Exercise goal ->
The copy you return should hold every record below word for word and no images.

[Revision comparison data]
● ● ● ● ● ● ●

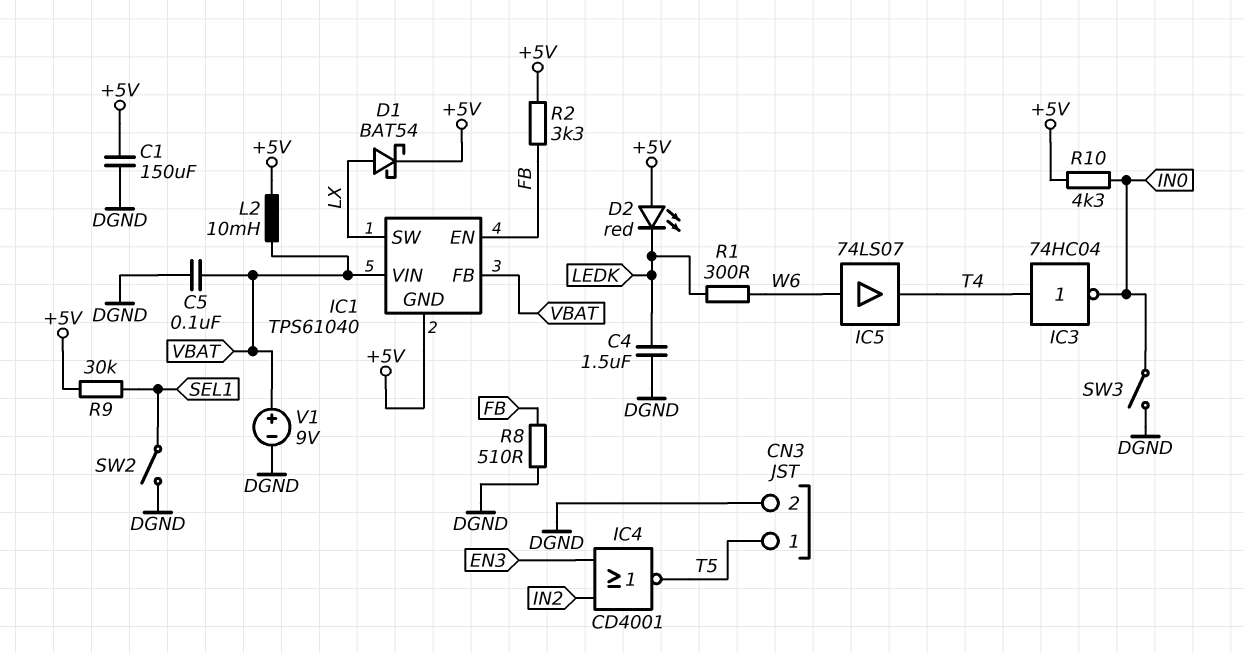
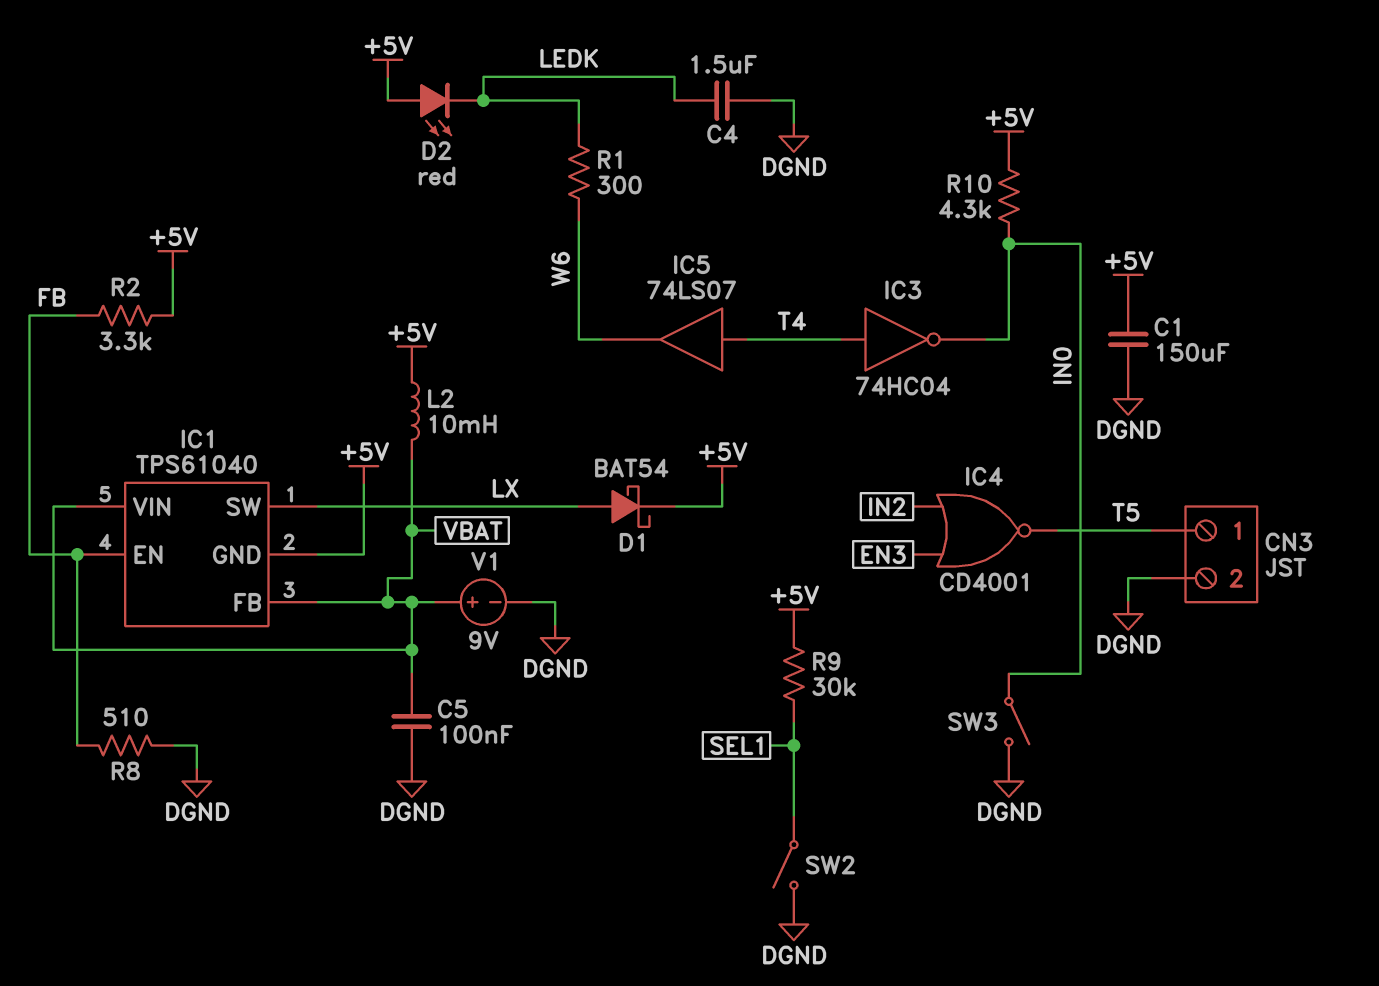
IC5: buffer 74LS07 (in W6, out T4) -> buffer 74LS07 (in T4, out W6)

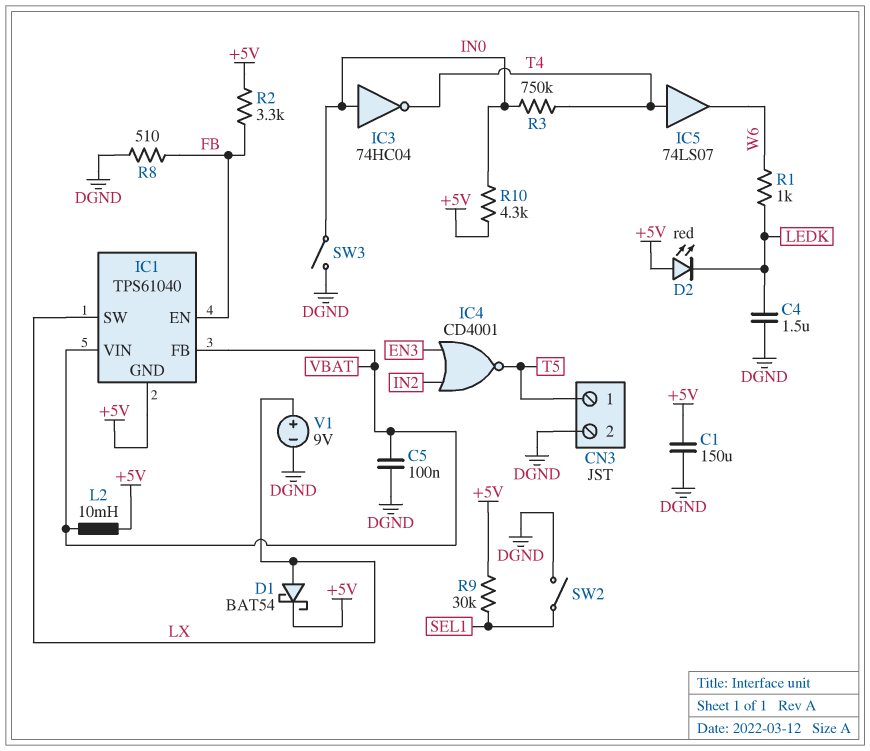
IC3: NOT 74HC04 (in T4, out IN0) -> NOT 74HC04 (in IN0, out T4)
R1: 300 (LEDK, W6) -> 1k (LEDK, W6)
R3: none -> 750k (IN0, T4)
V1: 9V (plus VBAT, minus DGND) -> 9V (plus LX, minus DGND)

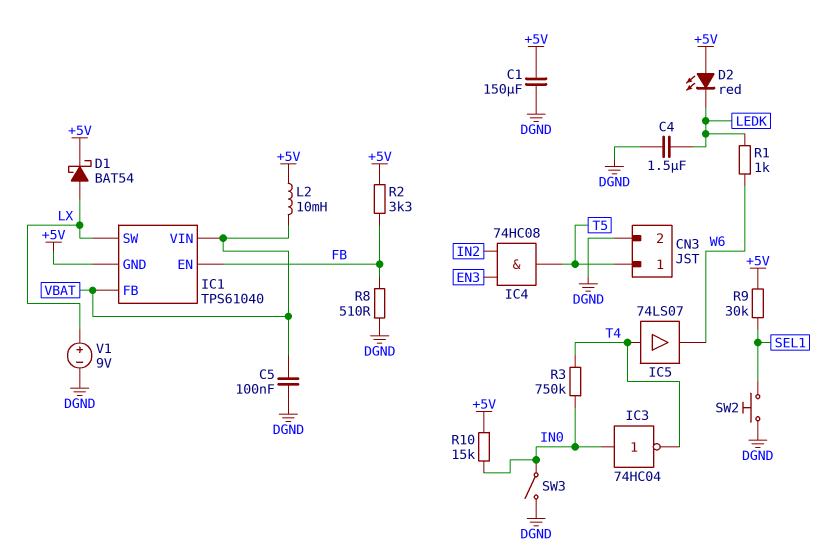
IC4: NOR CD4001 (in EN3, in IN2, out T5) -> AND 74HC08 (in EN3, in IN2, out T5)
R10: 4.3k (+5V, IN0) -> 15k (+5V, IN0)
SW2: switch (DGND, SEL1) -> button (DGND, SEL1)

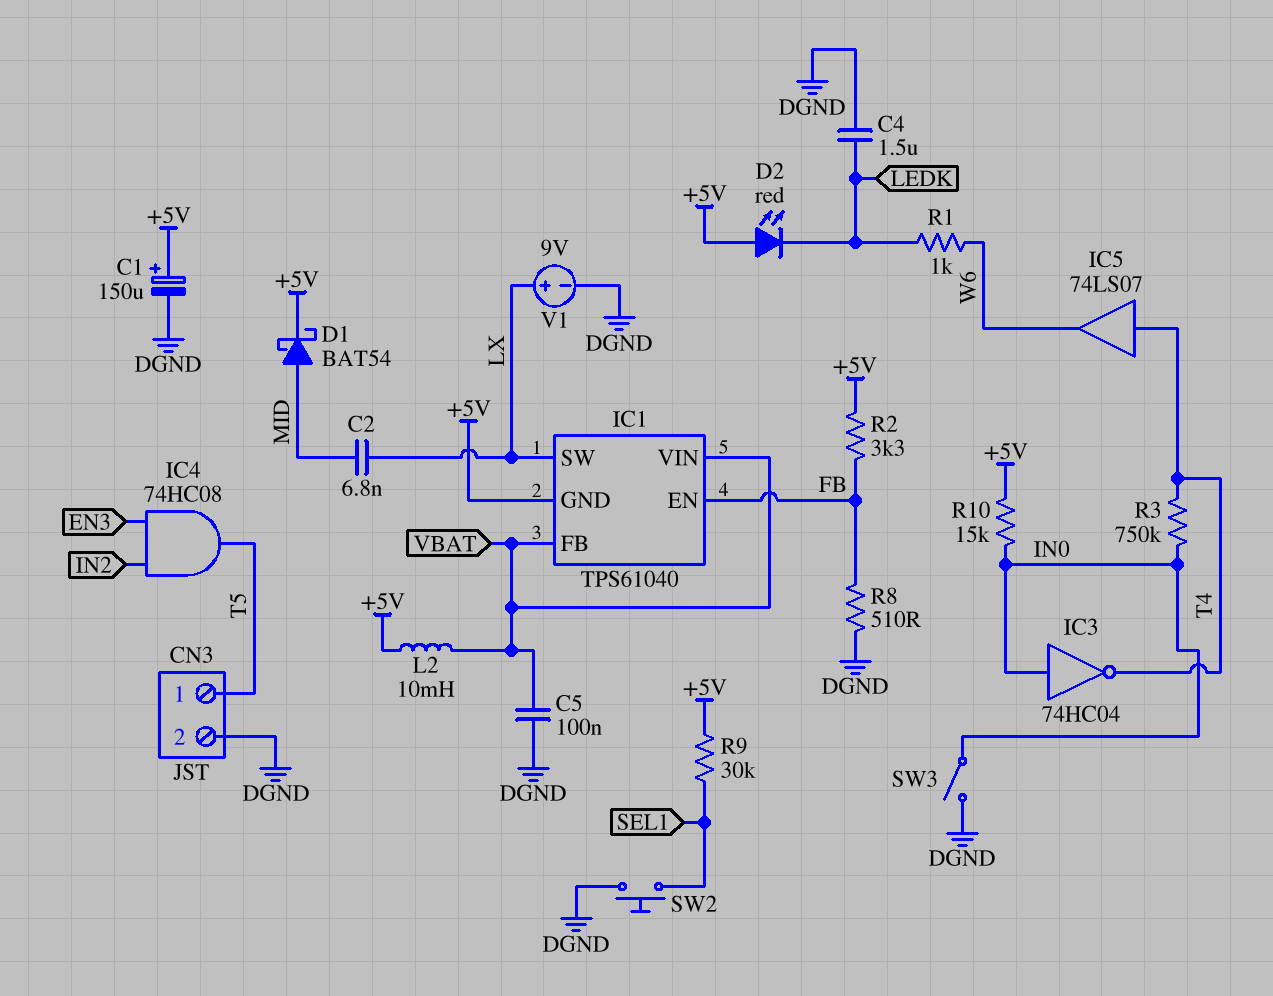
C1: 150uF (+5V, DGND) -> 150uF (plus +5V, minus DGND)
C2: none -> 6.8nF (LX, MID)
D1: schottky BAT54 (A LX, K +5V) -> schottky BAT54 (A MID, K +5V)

● ● ● ● ● ● ●

Task response ->
IC5: buffer 74LS07 (in W6, out T4) -> buffer 74LS07 (in T4, out W6)

IC3: NOT 74HC04 (in T4, out IN0) -> NOT 74HC04 (in IN0, out T4)
R1: 300 (LEDK, W6) -> 1k (LEDK, W6)
R3: none -> 750k (IN0, T4)
V1: 9V (plus VBAT, minus DGND) -> 9V (plus LX, minus DGND)

IC4: NOR CD4001 (in EN3, in IN2, out T5) -> AND 74HC08 (in EN3, in IN2, out T5)
R10: 4.3k (+5V, IN0) -> 15k (+5V, IN0)
SW2: switch (DGND, SEL1) -> button (DGND, SEL1)

C1: 150uF (+5V, DGND) -> 150uF (plus +5V, minus DGND)
C2: none -> 6.8nF (LX, MID)
D1: schottky BAT54 (A LX, K +5V) -> schottky BAT54 (A MID, K +5V)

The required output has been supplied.